───── Source material ─────

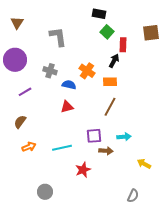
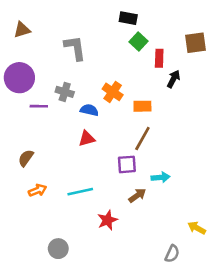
brown triangle: (17, 23) -> (22, 30), turned 40
black arrow: (114, 61) -> (173, 79), moved
purple line: (25, 92) -> (39, 106), moved, turned 32
purple square: (94, 136) -> (127, 164), moved
brown arrow: (106, 151) -> (137, 196), turned -40
yellow arrow: (144, 164) -> (197, 228), moved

─────

*What needs to be done*
If a record holds a picture, leave the picture out and copy the rest exactly.

*Solution for this problem*
brown triangle: (17, 23) -> (22, 30), turned 40
black arrow: (114, 61) -> (173, 79), moved
purple line: (25, 92) -> (39, 106), moved, turned 32
purple square: (94, 136) -> (127, 164), moved
brown arrow: (106, 151) -> (137, 196), turned -40
yellow arrow: (144, 164) -> (197, 228), moved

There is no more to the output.